Task objective: Lines to return, exactly: from the line with "camera: 55 degrees left, 15 degrees down" to the line with "(565, 251) = (426, 119): yellow boat -> none" in the entries below, both included.

Recorded data:
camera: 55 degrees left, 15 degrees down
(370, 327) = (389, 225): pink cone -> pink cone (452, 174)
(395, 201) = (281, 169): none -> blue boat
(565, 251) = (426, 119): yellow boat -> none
--
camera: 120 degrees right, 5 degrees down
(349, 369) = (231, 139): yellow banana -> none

Completed exercise:
camera: 55 degrees left, 15 degrees down
(370, 327) = (389, 225): pink cone -> pink cone (452, 174)
(395, 201) = (281, 169): none -> blue boat
(565, 251) = (426, 119): yellow boat -> none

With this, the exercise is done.